Required action:
Transcribe only the lines between the first line of the records and the line containing "turquoise eraser: 3 -> 4", inclusive, exactly as written.

Stored dataset items:
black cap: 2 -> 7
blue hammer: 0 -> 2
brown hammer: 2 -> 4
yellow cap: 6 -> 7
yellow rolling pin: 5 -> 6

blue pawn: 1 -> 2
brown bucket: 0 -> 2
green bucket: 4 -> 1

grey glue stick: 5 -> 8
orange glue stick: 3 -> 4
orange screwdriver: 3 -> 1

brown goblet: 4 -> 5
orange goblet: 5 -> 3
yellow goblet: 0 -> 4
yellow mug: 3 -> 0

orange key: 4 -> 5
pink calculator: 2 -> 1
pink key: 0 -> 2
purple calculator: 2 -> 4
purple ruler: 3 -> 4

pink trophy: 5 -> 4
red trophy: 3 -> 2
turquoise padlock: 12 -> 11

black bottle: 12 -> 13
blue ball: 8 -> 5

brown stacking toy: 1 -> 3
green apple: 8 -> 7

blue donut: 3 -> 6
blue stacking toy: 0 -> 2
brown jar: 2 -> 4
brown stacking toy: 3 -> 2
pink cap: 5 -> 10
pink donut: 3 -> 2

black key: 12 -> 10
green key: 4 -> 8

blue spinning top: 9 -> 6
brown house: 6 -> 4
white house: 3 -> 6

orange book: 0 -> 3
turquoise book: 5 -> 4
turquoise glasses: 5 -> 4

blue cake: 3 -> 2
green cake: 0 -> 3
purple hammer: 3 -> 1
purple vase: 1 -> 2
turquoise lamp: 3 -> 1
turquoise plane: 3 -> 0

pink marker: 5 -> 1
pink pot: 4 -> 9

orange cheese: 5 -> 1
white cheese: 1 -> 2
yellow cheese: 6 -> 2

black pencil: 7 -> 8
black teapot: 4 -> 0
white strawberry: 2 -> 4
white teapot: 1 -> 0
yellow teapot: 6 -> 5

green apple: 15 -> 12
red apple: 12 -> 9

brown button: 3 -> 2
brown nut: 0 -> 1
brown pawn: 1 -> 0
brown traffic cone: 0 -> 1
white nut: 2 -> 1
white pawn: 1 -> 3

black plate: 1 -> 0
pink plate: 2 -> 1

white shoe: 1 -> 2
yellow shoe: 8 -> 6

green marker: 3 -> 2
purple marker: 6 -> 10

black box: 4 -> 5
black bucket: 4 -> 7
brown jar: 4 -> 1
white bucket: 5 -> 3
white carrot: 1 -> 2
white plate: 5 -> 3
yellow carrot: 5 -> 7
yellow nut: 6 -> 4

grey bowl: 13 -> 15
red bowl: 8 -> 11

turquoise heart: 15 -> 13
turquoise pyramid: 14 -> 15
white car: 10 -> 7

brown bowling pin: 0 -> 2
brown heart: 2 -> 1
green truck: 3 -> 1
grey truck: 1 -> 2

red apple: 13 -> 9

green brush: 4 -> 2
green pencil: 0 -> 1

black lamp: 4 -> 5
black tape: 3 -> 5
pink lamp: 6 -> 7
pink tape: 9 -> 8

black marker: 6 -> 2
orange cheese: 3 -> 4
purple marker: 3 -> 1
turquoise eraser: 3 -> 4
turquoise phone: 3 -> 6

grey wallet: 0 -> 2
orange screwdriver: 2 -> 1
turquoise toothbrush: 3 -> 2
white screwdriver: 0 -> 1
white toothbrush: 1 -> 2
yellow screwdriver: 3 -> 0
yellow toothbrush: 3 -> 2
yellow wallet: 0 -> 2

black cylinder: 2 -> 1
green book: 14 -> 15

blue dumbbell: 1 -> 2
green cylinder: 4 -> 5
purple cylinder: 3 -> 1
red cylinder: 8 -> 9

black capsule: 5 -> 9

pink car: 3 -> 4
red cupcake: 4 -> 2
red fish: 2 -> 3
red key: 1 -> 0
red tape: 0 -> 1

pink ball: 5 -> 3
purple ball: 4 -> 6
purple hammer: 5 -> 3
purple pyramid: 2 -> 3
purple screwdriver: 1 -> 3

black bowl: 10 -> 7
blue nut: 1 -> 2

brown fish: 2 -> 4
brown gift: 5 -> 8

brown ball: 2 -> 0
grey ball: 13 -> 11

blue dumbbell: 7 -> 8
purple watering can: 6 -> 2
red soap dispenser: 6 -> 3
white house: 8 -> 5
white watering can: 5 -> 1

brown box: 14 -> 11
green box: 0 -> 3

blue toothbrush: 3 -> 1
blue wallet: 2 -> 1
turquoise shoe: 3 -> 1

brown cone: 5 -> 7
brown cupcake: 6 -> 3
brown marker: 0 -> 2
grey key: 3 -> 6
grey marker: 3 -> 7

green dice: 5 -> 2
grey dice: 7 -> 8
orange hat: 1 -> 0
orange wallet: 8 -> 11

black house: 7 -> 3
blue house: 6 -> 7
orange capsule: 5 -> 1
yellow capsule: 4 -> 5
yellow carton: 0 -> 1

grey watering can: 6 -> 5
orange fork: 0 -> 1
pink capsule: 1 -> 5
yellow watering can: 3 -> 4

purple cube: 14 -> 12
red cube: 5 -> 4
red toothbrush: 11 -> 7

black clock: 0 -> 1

Completed task:
black cap: 2 -> 7
blue hammer: 0 -> 2
brown hammer: 2 -> 4
yellow cap: 6 -> 7
yellow rolling pin: 5 -> 6

blue pawn: 1 -> 2
brown bucket: 0 -> 2
green bucket: 4 -> 1

grey glue stick: 5 -> 8
orange glue stick: 3 -> 4
orange screwdriver: 3 -> 1

brown goblet: 4 -> 5
orange goblet: 5 -> 3
yellow goblet: 0 -> 4
yellow mug: 3 -> 0

orange key: 4 -> 5
pink calculator: 2 -> 1
pink key: 0 -> 2
purple calculator: 2 -> 4
purple ruler: 3 -> 4

pink trophy: 5 -> 4
red trophy: 3 -> 2
turquoise padlock: 12 -> 11

black bottle: 12 -> 13
blue ball: 8 -> 5

brown stacking toy: 1 -> 3
green apple: 8 -> 7

blue donut: 3 -> 6
blue stacking toy: 0 -> 2
brown jar: 2 -> 4
brown stacking toy: 3 -> 2
pink cap: 5 -> 10
pink donut: 3 -> 2

black key: 12 -> 10
green key: 4 -> 8

blue spinning top: 9 -> 6
brown house: 6 -> 4
white house: 3 -> 6

orange book: 0 -> 3
turquoise book: 5 -> 4
turquoise glasses: 5 -> 4

blue cake: 3 -> 2
green cake: 0 -> 3
purple hammer: 3 -> 1
purple vase: 1 -> 2
turquoise lamp: 3 -> 1
turquoise plane: 3 -> 0

pink marker: 5 -> 1
pink pot: 4 -> 9

orange cheese: 5 -> 1
white cheese: 1 -> 2
yellow cheese: 6 -> 2

black pencil: 7 -> 8
black teapot: 4 -> 0
white strawberry: 2 -> 4
white teapot: 1 -> 0
yellow teapot: 6 -> 5

green apple: 15 -> 12
red apple: 12 -> 9

brown button: 3 -> 2
brown nut: 0 -> 1
brown pawn: 1 -> 0
brown traffic cone: 0 -> 1
white nut: 2 -> 1
white pawn: 1 -> 3

black plate: 1 -> 0
pink plate: 2 -> 1

white shoe: 1 -> 2
yellow shoe: 8 -> 6

green marker: 3 -> 2
purple marker: 6 -> 10

black box: 4 -> 5
black bucket: 4 -> 7
brown jar: 4 -> 1
white bucket: 5 -> 3
white carrot: 1 -> 2
white plate: 5 -> 3
yellow carrot: 5 -> 7
yellow nut: 6 -> 4

grey bowl: 13 -> 15
red bowl: 8 -> 11

turquoise heart: 15 -> 13
turquoise pyramid: 14 -> 15
white car: 10 -> 7

brown bowling pin: 0 -> 2
brown heart: 2 -> 1
green truck: 3 -> 1
grey truck: 1 -> 2

red apple: 13 -> 9

green brush: 4 -> 2
green pencil: 0 -> 1

black lamp: 4 -> 5
black tape: 3 -> 5
pink lamp: 6 -> 7
pink tape: 9 -> 8

black marker: 6 -> 2
orange cheese: 3 -> 4
purple marker: 3 -> 1
turquoise eraser: 3 -> 4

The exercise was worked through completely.